BEGIN Records shown

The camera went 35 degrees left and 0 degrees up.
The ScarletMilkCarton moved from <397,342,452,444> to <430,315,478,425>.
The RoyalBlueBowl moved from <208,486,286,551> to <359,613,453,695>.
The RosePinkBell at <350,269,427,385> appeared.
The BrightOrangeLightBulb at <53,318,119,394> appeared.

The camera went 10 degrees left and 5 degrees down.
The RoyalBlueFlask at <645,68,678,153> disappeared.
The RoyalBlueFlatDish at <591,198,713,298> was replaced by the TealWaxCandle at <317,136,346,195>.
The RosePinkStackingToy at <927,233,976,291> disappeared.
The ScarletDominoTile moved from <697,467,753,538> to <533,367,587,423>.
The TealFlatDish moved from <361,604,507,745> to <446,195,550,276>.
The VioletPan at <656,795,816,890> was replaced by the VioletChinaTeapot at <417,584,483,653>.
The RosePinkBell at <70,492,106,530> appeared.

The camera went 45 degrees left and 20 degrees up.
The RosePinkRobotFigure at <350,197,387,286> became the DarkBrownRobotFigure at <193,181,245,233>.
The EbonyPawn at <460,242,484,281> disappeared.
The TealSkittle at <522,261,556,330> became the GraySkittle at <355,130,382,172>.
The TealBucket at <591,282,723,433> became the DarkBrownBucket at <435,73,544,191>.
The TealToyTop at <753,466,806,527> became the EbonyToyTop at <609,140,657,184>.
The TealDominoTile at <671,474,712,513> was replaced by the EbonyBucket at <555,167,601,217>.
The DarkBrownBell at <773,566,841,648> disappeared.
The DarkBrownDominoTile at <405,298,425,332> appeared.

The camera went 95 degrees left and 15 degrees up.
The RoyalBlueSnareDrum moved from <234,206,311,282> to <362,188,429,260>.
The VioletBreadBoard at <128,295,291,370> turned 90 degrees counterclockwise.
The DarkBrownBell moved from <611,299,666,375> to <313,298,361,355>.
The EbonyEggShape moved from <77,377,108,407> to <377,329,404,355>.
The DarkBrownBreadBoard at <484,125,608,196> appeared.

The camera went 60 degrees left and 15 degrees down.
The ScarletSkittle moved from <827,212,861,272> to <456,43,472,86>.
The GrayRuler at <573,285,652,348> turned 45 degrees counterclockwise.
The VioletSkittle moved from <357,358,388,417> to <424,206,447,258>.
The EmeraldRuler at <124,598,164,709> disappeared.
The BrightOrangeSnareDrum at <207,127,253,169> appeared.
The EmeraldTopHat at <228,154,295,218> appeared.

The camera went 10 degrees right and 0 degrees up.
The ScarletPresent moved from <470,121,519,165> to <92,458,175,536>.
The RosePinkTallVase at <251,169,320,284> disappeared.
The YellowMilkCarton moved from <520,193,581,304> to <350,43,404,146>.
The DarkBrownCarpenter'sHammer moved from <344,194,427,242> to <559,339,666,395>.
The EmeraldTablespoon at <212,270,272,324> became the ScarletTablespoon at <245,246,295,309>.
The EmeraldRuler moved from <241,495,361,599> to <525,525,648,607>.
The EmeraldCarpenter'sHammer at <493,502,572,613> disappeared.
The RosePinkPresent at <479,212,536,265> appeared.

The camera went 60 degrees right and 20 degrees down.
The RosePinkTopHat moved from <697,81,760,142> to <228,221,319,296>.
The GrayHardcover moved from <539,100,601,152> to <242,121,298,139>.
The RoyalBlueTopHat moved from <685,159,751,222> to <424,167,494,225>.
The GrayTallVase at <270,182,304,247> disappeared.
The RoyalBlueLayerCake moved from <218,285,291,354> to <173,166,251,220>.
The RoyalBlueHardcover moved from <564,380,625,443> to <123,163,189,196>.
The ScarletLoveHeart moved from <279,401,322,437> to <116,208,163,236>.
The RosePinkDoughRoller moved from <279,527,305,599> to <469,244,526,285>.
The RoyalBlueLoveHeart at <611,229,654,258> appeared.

END Records shown

In the records above, copy exactly the lines from the one that contains "The RoyalBlueLayerCake moved" through the last, and nothing else.

The RoyalBlueLayerCake moved from <218,285,291,354> to <173,166,251,220>.
The RoyalBlueHardcover moved from <564,380,625,443> to <123,163,189,196>.
The ScarletLoveHeart moved from <279,401,322,437> to <116,208,163,236>.
The RosePinkDoughRoller moved from <279,527,305,599> to <469,244,526,285>.
The RoyalBlueLoveHeart at <611,229,654,258> appeared.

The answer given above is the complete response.